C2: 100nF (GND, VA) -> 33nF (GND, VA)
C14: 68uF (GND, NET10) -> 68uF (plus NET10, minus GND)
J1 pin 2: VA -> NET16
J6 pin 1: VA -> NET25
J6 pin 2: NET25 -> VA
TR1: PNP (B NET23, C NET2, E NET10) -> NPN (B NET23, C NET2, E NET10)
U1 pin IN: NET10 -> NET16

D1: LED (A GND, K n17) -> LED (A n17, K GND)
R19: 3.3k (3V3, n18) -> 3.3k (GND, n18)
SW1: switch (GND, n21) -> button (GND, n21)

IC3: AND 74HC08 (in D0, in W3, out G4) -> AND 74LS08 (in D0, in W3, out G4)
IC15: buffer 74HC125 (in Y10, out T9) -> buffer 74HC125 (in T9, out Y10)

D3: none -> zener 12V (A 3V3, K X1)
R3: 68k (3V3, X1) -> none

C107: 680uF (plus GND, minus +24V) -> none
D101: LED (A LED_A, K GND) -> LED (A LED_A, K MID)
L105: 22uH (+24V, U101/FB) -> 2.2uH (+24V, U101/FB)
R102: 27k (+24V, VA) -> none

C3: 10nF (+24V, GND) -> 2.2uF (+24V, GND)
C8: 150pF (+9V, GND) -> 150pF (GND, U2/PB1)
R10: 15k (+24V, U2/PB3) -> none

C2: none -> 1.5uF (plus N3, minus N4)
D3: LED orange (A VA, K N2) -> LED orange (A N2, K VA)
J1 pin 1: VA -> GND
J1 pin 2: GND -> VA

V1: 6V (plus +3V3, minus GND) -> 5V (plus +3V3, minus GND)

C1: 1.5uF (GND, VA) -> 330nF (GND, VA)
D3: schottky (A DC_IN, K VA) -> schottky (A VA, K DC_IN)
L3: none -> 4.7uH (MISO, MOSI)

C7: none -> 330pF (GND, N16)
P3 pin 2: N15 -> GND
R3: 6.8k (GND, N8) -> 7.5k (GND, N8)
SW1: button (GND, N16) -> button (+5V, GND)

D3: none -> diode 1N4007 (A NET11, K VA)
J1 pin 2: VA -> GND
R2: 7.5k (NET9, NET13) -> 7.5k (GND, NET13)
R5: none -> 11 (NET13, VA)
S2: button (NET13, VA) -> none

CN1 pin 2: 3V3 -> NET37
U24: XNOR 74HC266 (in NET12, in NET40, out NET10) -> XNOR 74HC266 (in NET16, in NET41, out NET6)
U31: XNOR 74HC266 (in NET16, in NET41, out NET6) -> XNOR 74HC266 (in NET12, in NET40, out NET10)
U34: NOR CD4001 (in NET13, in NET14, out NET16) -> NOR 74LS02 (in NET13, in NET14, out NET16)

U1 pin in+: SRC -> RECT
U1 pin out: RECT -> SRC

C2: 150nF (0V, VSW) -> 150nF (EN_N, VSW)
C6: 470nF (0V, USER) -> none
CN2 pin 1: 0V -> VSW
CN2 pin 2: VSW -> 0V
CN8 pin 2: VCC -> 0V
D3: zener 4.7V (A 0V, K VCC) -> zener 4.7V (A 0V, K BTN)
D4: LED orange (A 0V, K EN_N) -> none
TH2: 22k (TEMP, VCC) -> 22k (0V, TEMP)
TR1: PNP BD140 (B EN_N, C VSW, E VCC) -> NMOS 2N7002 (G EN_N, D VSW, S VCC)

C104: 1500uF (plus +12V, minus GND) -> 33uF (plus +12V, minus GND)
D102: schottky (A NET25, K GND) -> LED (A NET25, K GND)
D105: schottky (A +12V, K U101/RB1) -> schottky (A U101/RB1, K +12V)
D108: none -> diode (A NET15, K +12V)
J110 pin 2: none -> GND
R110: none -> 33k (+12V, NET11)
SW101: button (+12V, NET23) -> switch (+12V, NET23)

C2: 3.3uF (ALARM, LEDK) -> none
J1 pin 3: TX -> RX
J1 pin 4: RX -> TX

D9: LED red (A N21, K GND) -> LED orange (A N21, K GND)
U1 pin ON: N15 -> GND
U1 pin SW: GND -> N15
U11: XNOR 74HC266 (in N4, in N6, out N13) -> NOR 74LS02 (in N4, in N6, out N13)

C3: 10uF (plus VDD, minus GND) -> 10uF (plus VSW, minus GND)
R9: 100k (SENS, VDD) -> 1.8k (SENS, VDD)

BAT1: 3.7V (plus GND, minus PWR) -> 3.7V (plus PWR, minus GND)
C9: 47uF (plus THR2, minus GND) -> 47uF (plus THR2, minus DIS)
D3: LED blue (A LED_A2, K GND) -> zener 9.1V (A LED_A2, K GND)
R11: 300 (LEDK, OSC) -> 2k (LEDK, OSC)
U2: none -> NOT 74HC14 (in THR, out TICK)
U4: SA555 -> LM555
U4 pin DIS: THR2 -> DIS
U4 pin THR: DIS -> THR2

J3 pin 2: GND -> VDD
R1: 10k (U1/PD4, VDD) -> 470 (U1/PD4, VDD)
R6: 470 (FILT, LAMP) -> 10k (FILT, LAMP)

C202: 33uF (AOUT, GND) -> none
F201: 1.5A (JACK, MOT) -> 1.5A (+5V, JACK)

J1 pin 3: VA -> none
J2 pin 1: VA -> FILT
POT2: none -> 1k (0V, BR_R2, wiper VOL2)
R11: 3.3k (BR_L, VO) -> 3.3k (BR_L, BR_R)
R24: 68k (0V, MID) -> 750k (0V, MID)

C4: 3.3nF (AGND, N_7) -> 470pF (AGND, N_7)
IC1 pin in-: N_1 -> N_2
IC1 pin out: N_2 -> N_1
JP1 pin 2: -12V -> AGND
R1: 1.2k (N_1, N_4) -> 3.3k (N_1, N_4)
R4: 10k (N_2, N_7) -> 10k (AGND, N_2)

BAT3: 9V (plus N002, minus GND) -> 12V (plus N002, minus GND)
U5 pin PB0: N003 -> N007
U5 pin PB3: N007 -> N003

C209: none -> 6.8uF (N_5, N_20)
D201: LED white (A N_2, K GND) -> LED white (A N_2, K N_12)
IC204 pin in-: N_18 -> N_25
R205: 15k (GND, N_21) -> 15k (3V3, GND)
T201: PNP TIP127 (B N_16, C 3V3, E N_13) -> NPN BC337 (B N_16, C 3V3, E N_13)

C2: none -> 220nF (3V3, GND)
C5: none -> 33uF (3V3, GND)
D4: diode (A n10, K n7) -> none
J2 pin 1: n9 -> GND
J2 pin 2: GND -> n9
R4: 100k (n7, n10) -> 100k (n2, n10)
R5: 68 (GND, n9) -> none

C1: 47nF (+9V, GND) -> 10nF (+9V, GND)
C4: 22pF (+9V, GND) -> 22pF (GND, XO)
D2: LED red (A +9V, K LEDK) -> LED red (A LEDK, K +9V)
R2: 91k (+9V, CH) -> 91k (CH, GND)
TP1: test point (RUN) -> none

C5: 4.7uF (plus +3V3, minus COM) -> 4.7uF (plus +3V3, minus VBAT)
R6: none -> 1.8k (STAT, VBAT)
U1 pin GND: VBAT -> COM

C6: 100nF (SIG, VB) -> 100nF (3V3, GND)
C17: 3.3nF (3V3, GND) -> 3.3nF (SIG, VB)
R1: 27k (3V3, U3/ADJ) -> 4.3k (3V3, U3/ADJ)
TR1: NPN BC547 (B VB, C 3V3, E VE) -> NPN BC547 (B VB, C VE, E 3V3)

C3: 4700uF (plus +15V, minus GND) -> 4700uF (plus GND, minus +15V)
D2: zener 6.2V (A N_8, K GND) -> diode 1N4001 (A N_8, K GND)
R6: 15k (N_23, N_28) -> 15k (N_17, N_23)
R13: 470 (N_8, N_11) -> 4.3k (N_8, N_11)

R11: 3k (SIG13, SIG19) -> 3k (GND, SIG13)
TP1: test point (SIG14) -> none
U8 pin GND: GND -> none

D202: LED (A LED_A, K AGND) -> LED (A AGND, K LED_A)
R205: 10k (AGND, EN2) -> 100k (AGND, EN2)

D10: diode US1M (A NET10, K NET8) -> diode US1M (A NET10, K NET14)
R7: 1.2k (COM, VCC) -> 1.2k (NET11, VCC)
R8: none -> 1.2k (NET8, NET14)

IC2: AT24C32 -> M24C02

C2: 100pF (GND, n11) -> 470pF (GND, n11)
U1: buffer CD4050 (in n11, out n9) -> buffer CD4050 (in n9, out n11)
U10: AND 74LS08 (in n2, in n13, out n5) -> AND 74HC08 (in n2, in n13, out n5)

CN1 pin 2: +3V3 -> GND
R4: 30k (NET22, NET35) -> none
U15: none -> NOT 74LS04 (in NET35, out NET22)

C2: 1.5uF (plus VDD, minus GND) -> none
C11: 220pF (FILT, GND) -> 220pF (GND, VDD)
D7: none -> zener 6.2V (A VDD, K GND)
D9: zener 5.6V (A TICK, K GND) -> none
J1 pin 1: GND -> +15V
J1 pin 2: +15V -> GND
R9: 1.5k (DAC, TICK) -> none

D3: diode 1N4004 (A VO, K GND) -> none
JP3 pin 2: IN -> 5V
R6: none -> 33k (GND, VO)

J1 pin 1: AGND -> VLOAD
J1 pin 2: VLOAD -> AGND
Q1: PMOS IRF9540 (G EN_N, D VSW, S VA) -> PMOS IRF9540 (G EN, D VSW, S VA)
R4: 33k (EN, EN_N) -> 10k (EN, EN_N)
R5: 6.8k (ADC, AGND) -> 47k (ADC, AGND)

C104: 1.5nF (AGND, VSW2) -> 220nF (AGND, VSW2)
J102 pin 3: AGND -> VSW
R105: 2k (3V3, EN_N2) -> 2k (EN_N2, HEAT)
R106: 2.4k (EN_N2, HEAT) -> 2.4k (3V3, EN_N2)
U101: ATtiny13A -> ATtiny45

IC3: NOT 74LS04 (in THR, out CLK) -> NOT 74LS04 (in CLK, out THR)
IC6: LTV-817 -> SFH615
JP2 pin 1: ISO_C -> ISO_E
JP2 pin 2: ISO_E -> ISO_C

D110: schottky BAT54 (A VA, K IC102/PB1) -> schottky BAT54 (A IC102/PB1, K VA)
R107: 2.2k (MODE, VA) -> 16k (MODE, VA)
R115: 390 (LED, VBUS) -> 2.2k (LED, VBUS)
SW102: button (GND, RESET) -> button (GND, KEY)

= = = =

*Instructions to follow:* In the material above, find the line containing "U2: none -> NOT 74HC14 (in THR, out TICK)" and the line containing "F201: 1.5A (JACK, MOT) -> 1.5A (+5V, JACK)", then write out exactly those two lines and every line between them, and nothing more.

*Problem solution:*
U2: none -> NOT 74HC14 (in THR, out TICK)
U4: SA555 -> LM555
U4 pin DIS: THR2 -> DIS
U4 pin THR: DIS -> THR2

J3 pin 2: GND -> VDD
R1: 10k (U1/PD4, VDD) -> 470 (U1/PD4, VDD)
R6: 470 (FILT, LAMP) -> 10k (FILT, LAMP)

C202: 33uF (AOUT, GND) -> none
F201: 1.5A (JACK, MOT) -> 1.5A (+5V, JACK)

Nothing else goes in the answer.